_Task description_
Could you reproduce, from the records below, everything from the line with "workshop.png: [149,110,180,149] ->" down to the line with "Recycle Bin: [454,425,485,464]", keeping both of those lines and changing nothing?

_Supplied material_

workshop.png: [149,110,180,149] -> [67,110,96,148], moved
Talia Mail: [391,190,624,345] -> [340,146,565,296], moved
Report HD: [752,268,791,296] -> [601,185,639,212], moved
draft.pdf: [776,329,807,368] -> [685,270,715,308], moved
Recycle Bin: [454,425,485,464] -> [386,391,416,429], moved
---
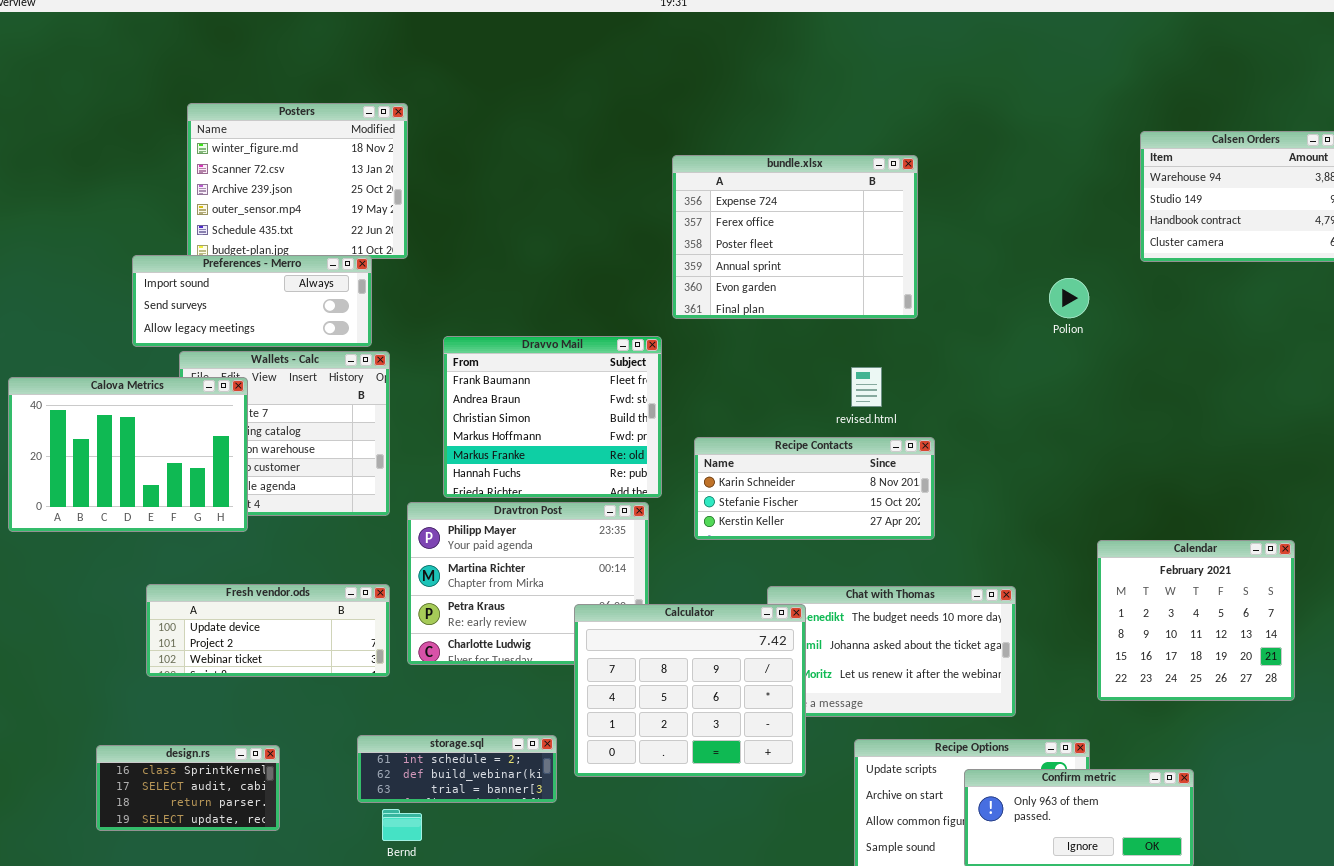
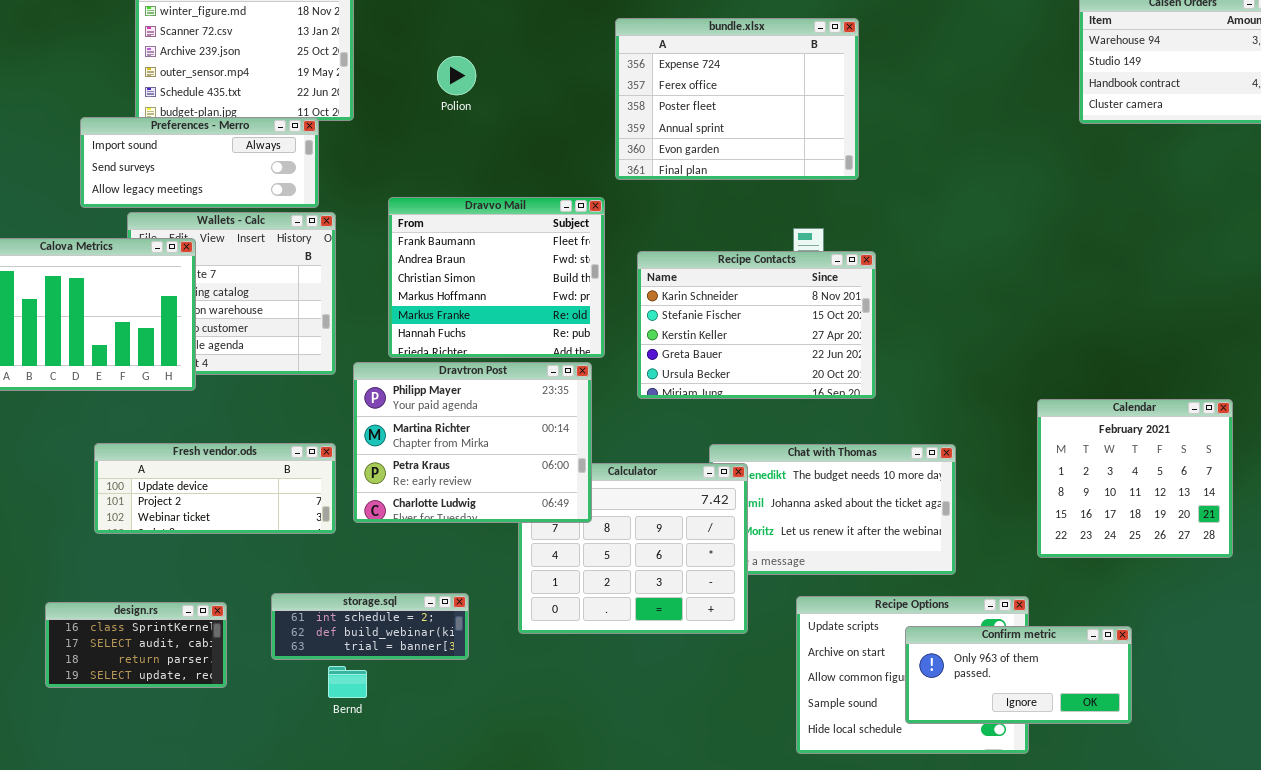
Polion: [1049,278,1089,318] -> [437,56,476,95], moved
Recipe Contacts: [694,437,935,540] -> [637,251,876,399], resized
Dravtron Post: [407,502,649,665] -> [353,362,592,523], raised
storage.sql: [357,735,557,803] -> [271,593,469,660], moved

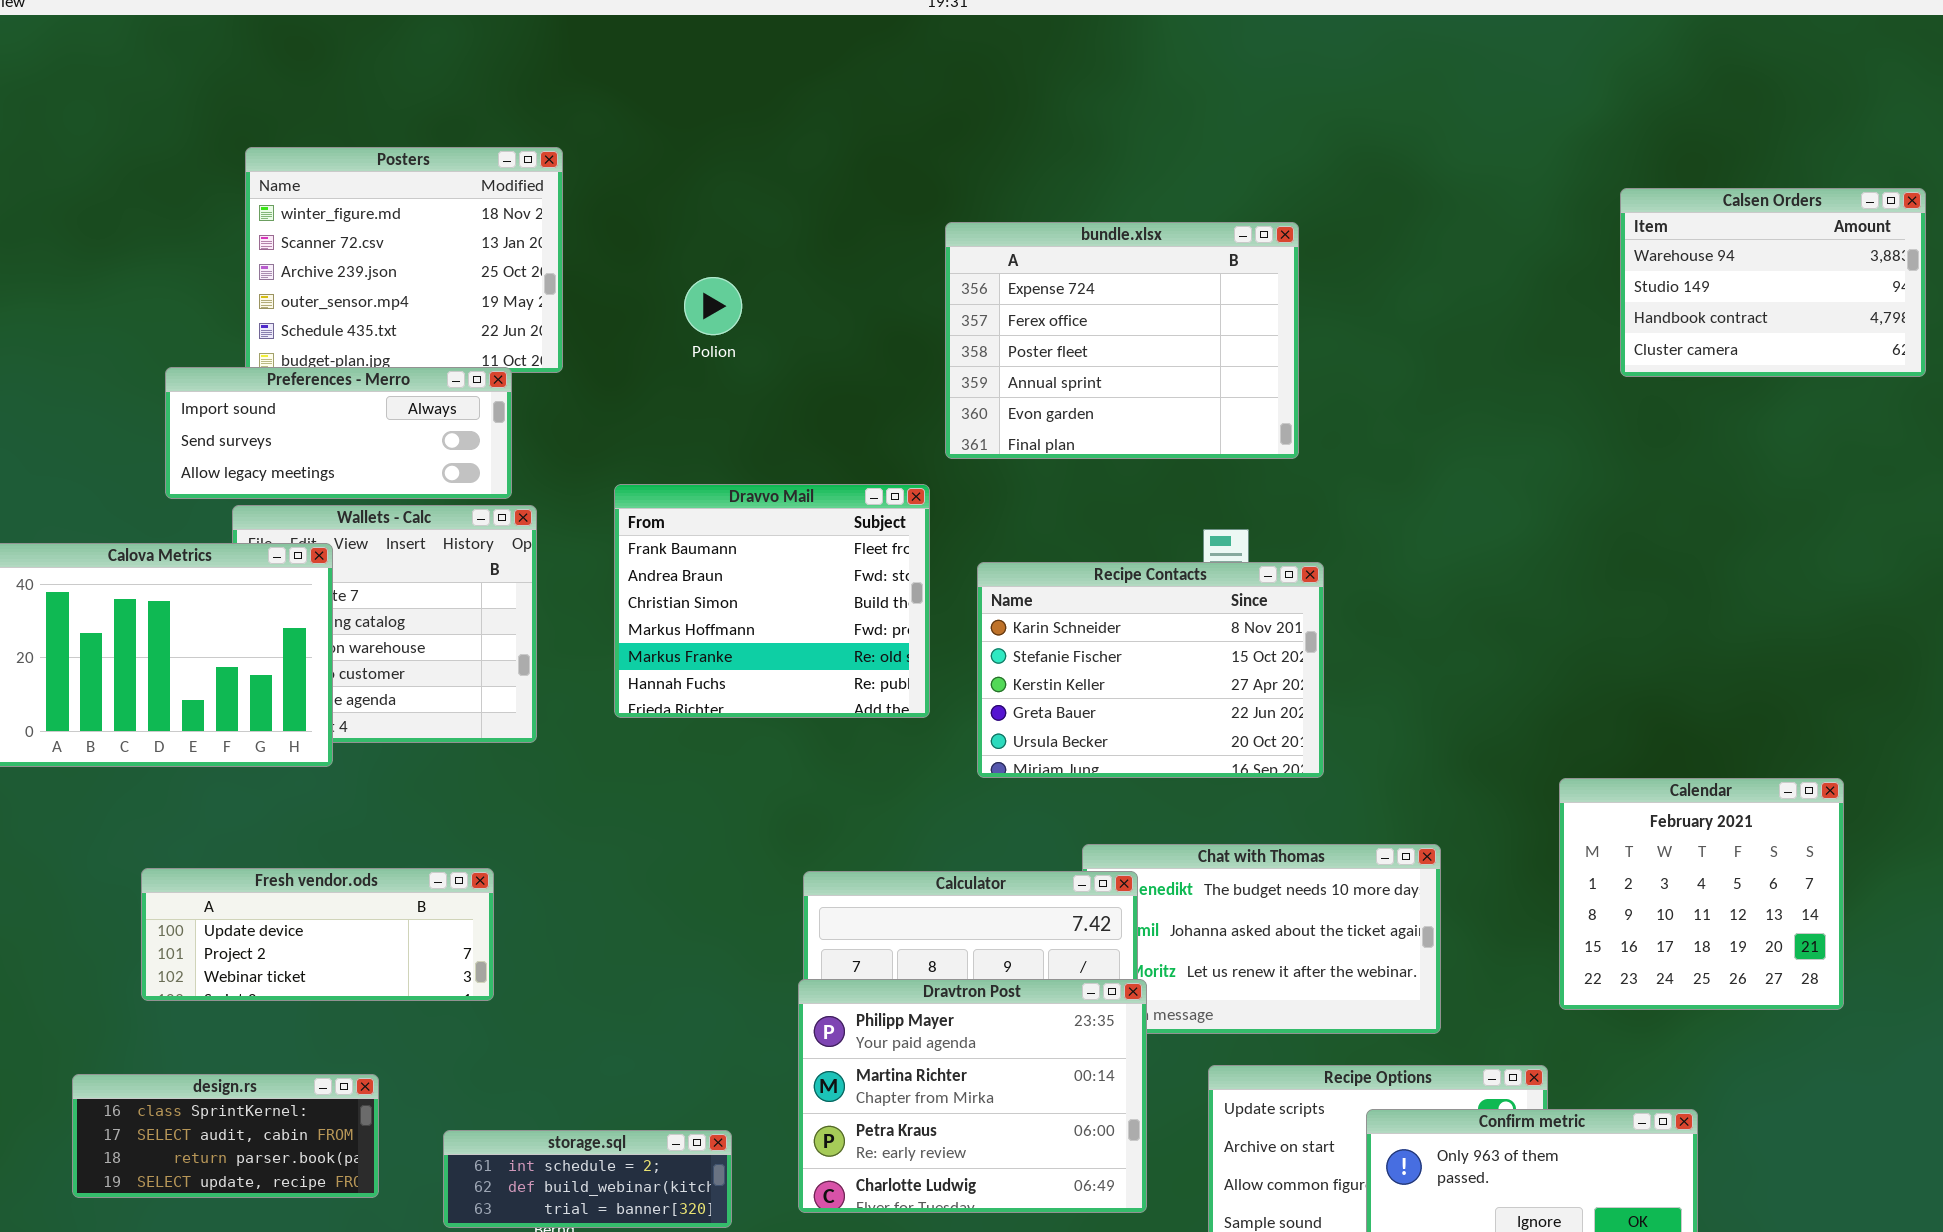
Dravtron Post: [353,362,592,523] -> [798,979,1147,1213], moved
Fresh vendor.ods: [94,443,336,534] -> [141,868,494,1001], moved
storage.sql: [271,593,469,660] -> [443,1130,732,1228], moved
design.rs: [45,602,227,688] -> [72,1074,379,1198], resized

_Your response_
workshop.png: [149,110,180,149] -> [67,110,96,148], moved
Talia Mail: [391,190,624,345] -> [340,146,565,296], moved
Report HD: [752,268,791,296] -> [601,185,639,212], moved
draft.pdf: [776,329,807,368] -> [685,270,715,308], moved
Recycle Bin: [454,425,485,464] -> [386,391,416,429], moved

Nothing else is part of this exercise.